▶ [YOUR OBJECTIVE]: Working from the records below, repeat exactly the lines starting at the line that contains "desk: (278, 217) -> (148, 61), turned 180" and ending at the line that contains "door: (47, 565) -> (61, 235), moved", inclusive.

▶ [RECORD EXTRACTS]:
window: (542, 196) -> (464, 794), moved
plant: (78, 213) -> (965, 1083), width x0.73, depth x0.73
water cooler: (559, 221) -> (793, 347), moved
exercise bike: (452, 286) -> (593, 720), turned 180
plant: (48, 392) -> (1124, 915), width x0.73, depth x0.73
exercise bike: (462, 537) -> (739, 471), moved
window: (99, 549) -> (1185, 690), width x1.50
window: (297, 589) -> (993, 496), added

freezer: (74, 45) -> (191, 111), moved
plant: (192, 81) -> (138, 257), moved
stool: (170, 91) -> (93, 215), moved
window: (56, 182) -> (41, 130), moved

--

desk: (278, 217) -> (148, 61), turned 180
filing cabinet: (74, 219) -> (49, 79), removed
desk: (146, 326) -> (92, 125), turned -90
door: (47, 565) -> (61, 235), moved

▶ [ANSWER TO THIS PROBLEM]:
desk: (278, 217) -> (148, 61), turned 180
filing cabinet: (74, 219) -> (49, 79), removed
desk: (146, 326) -> (92, 125), turned -90
door: (47, 565) -> (61, 235), moved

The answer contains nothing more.